**TASK TO CARRY OUT**
Can you lay out every one of the rows below as a numbered list, leaving out the blank lines?

**INPUT DATA**
━━━━━━━━━━

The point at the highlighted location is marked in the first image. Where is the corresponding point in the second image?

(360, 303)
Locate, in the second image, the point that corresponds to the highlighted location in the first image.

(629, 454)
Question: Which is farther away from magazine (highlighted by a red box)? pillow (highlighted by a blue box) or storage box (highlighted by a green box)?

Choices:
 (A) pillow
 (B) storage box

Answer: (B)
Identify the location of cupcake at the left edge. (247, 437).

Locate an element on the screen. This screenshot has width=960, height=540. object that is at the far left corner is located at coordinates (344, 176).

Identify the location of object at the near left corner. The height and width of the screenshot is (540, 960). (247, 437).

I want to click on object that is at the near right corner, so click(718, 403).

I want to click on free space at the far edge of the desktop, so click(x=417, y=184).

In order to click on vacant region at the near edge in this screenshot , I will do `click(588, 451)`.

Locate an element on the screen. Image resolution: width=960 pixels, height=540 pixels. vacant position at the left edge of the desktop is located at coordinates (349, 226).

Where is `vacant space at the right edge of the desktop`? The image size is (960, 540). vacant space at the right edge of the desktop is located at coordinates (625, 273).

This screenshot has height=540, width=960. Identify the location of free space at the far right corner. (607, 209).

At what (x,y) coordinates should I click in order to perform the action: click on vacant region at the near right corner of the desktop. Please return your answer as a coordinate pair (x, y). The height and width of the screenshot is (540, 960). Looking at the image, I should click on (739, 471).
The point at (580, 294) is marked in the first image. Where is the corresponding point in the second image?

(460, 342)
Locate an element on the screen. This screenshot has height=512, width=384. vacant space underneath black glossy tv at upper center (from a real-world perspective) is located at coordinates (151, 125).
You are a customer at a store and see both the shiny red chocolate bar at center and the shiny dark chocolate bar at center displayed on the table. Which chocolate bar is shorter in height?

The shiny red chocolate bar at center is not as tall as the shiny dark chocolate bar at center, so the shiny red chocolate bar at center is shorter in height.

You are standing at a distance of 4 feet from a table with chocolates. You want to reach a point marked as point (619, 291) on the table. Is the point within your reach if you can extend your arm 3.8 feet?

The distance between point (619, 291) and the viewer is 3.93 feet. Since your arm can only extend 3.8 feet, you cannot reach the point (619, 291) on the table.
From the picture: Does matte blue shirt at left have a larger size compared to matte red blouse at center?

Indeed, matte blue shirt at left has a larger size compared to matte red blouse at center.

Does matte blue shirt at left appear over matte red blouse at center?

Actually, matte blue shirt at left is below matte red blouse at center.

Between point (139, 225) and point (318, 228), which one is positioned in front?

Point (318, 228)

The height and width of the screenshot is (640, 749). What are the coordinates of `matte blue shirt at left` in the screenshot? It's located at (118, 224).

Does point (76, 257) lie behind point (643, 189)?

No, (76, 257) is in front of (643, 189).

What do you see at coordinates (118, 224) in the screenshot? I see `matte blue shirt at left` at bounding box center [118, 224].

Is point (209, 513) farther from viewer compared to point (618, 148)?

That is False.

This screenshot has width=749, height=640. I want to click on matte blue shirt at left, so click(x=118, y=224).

━━━━━━━━━━

**WRITTEN RESPONSE**
1. The point at the highlighted location is marked in the first image. Where is the corresponding point in the second image?
2. (360, 303)
3. Locate, in the second image, the point that corresponds to the highlighted location in the first image.
4. (629, 454)
5. Question: Which is farther away from magazine (highlighted by a red box)? pillow (highlighted by a blue box) or storage box (highlighted by a green box)?
6. Choices:
7.  (A) pillow
8.  (B) storage box
9. Answer: (B)
10. Identify the location of cupcake at the left edge. (247, 437).
11. Locate an element on the screen. This screenshot has width=960, height=540. object that is at the far left corner is located at coordinates (344, 176).
12. Identify the location of object at the near left corner. The height and width of the screenshot is (540, 960). (247, 437).
13. I want to click on object that is at the near right corner, so click(718, 403).
14. I want to click on free space at the far edge of the desktop, so click(x=417, y=184).
15. In order to click on vacant region at the near edge in this screenshot , I will do `click(588, 451)`.
16. Locate an element on the screen. Image resolution: width=960 pixels, height=540 pixels. vacant position at the left edge of the desktop is located at coordinates (349, 226).
17. Where is `vacant space at the right edge of the desktop`? The image size is (960, 540). vacant space at the right edge of the desktop is located at coordinates (625, 273).
18. This screenshot has height=540, width=960. Identify the location of free space at the far right corner. (607, 209).
19. At what (x,y) coordinates should I click in order to perform the action: click on vacant region at the near right corner of the desktop. Please return your answer as a coordinate pair (x, y). The height and width of the screenshot is (540, 960). Looking at the image, I should click on (739, 471).
20. The point at (580, 294) is marked in the first image. Where is the corresponding point in the second image?
21. (460, 342)
22. Locate an element on the screen. This screenshot has height=512, width=384. vacant space underneath black glossy tv at upper center (from a real-world perspective) is located at coordinates (151, 125).
23. You are a customer at a store and see both the shiny red chocolate bar at center and the shiny dark chocolate bar at center displayed on the table. Which chocolate bar is shorter in height?
24. The shiny red chocolate bar at center is not as tall as the shiny dark chocolate bar at center, so the shiny red chocolate bar at center is shorter in height.
25. You are standing at a distance of 4 feet from a table with chocolates. You want to reach a point marked as point (619, 291) on the table. Is the point within your reach if you can extend your arm 3.8 feet?
26. The distance between point (619, 291) and the viewer is 3.93 feet. Since your arm can only extend 3.8 feet, you cannot reach the point (619, 291) on the table.
27. From the picture: Does matte blue shirt at left have a larger size compared to matte red blouse at center?
28. Indeed, matte blue shirt at left has a larger size compared to matte red blouse at center.
29. Does matte blue shirt at left appear over matte red blouse at center?
30. Actually, matte blue shirt at left is below matte red blouse at center.
31. Between point (139, 225) and point (318, 228), which one is positioned in front?
32. Point (318, 228)
33. The height and width of the screenshot is (640, 749). What are the coordinates of `matte blue shirt at left` in the screenshot? It's located at (118, 224).
34. Does point (76, 257) lie behind point (643, 189)?
35. No, (76, 257) is in front of (643, 189).
36. What do you see at coordinates (118, 224) in the screenshot? I see `matte blue shirt at left` at bounding box center [118, 224].
37. Is point (209, 513) farther from viewer compared to point (618, 148)?
38. That is False.
39. This screenshot has width=749, height=640. I want to click on matte blue shirt at left, so click(x=118, y=224).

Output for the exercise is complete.